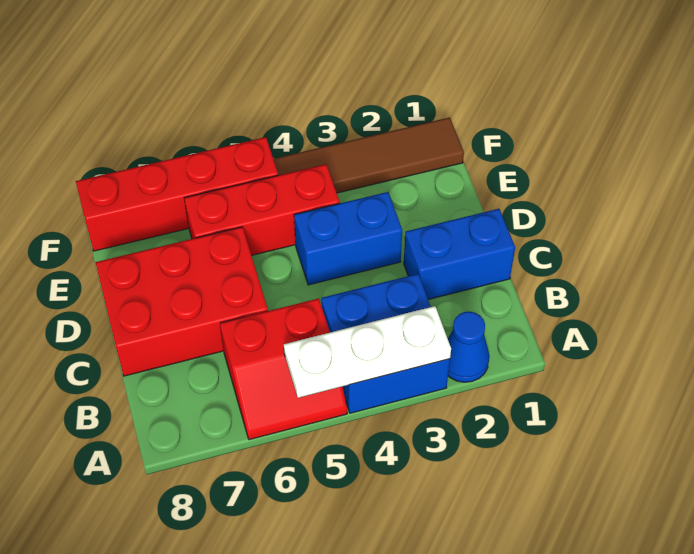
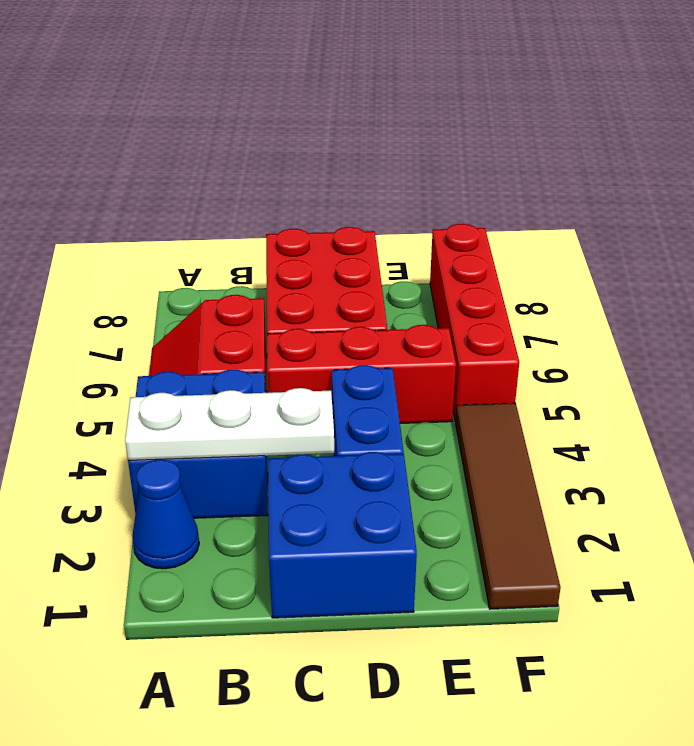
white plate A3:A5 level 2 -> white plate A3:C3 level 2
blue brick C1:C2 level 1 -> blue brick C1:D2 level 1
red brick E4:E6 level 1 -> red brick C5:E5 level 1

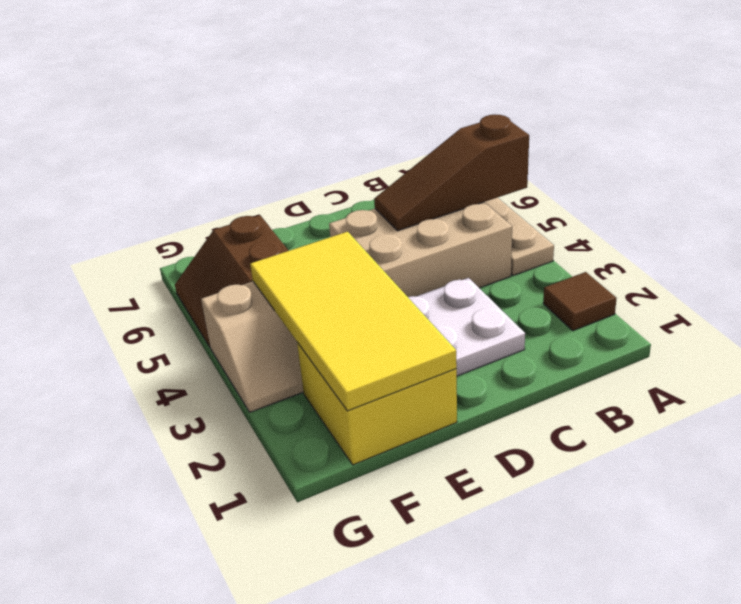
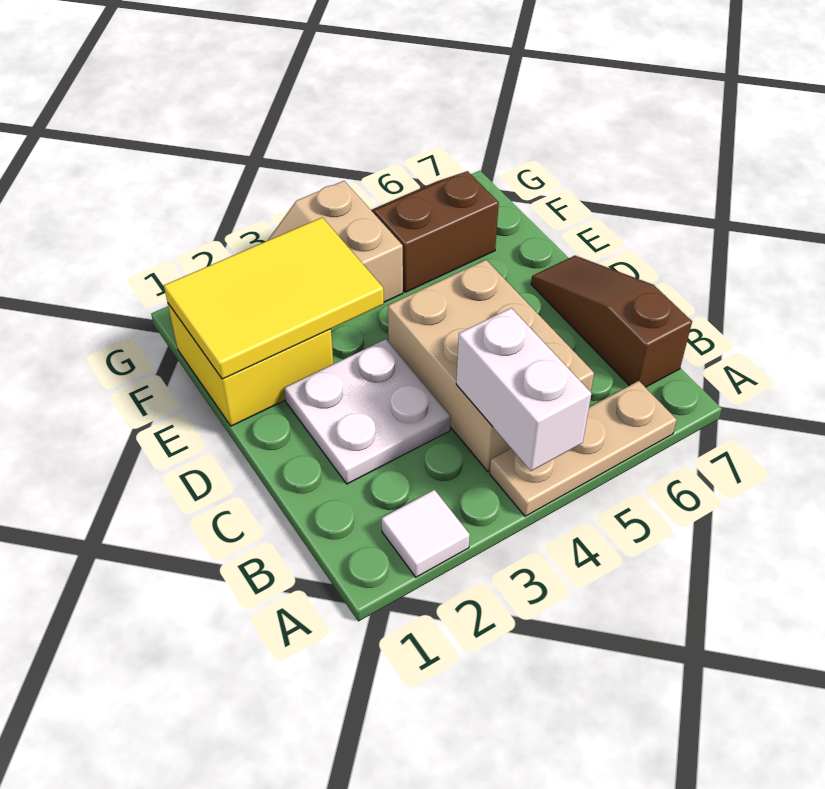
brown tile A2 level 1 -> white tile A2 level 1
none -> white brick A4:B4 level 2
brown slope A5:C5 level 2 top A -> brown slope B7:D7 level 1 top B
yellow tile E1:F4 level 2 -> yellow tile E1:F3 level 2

- How to complete this task
What you return should match the material line for line, with the images removed.

- Written solution
white plate A3:A5 level 2 -> white plate A3:C3 level 2
blue brick C1:C2 level 1 -> blue brick C1:D2 level 1
red brick E4:E6 level 1 -> red brick C5:E5 level 1

brown tile A2 level 1 -> white tile A2 level 1
none -> white brick A4:B4 level 2
brown slope A5:C5 level 2 top A -> brown slope B7:D7 level 1 top B
yellow tile E1:F4 level 2 -> yellow tile E1:F3 level 2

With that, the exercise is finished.